* _What to do_:
Only one stretch of the records below should be repeated. It starts with the line containing "was: serving bowl/snow-white" and goes on through the line containing "was: padlock/green", exactly as written.

────

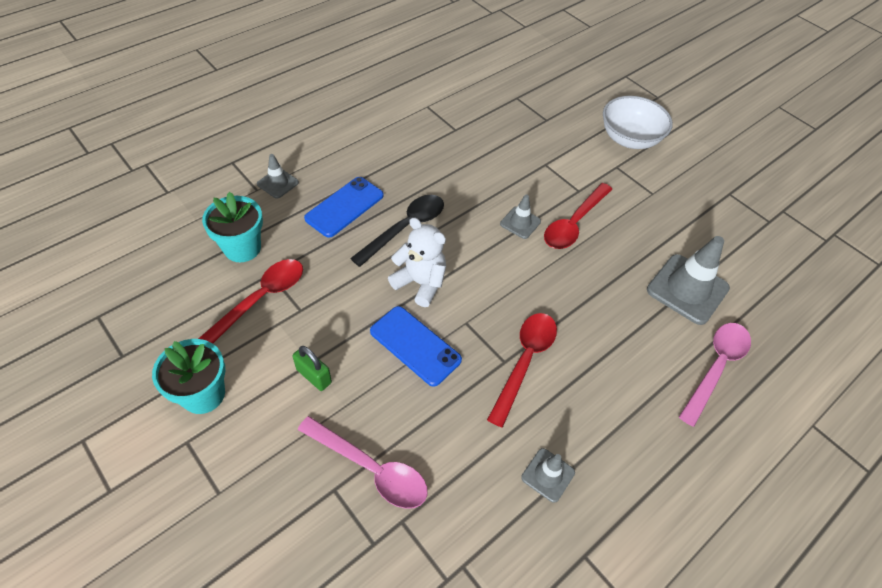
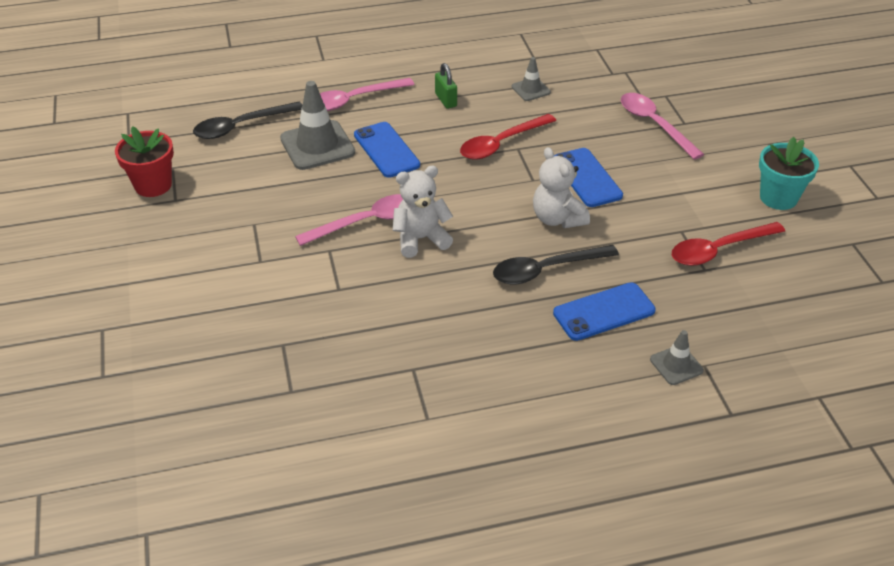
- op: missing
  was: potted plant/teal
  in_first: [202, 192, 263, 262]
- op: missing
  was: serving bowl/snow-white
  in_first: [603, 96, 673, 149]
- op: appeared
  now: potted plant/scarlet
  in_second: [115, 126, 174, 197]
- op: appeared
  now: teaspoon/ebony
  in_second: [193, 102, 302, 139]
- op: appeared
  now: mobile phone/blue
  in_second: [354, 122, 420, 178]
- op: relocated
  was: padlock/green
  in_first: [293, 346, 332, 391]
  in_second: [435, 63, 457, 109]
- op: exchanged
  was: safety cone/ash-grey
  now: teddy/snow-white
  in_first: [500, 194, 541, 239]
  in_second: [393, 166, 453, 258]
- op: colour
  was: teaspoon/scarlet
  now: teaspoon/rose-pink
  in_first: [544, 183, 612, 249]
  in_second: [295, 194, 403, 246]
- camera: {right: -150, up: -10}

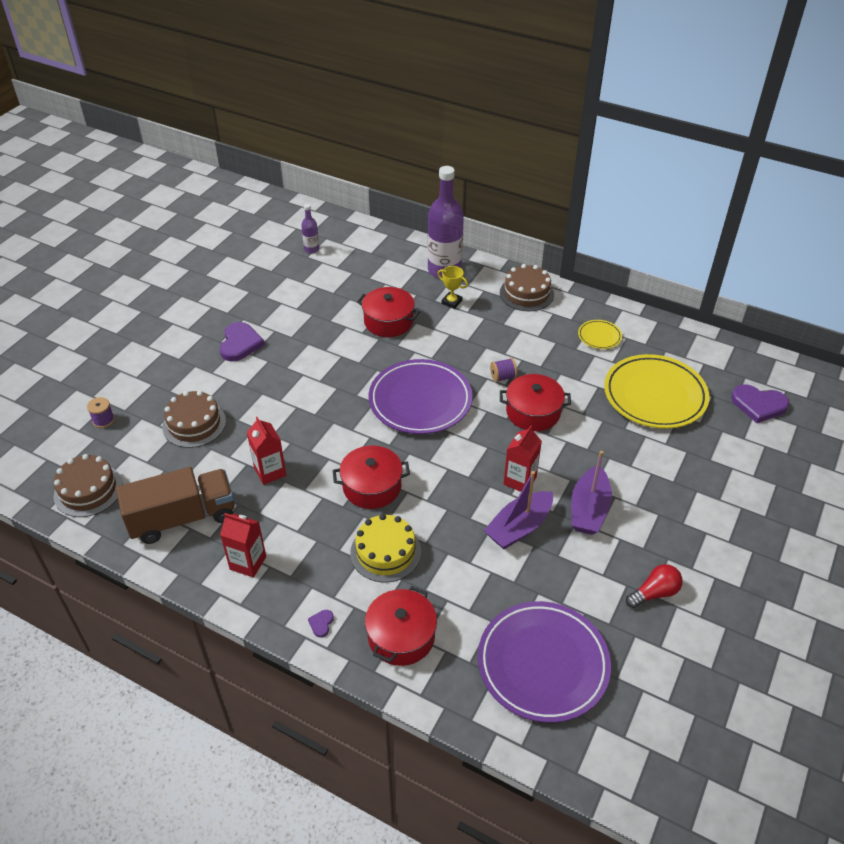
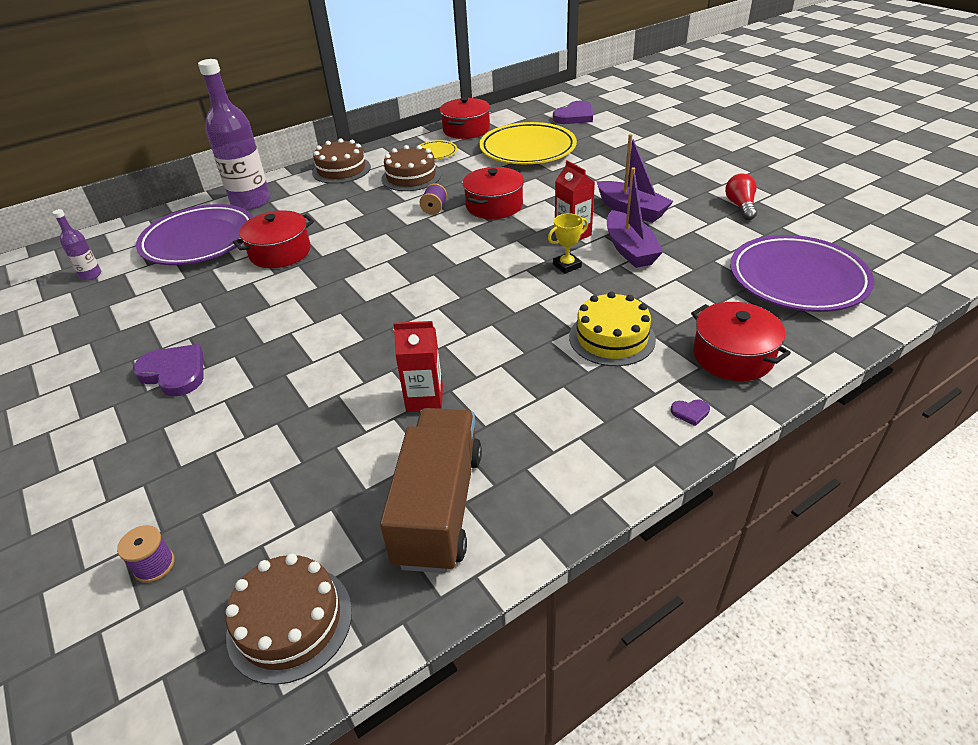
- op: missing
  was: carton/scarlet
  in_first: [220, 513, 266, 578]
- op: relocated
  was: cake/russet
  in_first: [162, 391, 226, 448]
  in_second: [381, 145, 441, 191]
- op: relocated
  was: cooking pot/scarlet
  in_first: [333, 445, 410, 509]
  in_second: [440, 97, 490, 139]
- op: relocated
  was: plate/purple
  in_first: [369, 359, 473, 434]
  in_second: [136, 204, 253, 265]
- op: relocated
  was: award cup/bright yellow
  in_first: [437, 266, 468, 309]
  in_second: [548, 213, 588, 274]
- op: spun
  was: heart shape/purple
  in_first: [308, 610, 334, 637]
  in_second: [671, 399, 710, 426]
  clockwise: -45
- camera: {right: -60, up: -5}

────

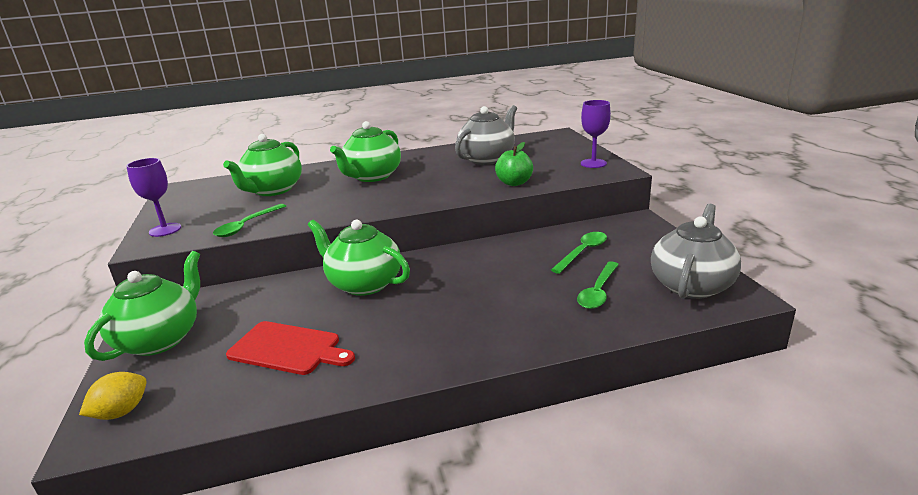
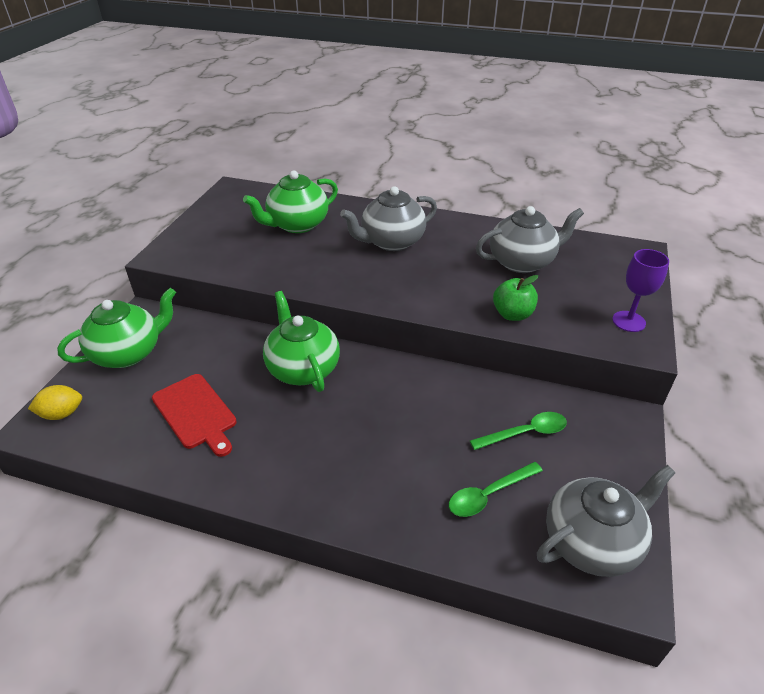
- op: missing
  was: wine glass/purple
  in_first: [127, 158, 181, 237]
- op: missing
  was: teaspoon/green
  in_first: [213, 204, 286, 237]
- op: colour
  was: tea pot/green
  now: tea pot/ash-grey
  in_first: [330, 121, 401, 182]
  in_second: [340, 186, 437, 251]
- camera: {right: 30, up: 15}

────

* _Response to the exercise_:
  was: serving bowl/snow-white
  in_first: [603, 96, 673, 149]
- op: appeared
  now: potted plant/scarlet
  in_second: [115, 126, 174, 197]
- op: appeared
  now: teaspoon/ebony
  in_second: [193, 102, 302, 139]
- op: appeared
  now: mobile phone/blue
  in_second: [354, 122, 420, 178]
- op: relocated
  was: padlock/green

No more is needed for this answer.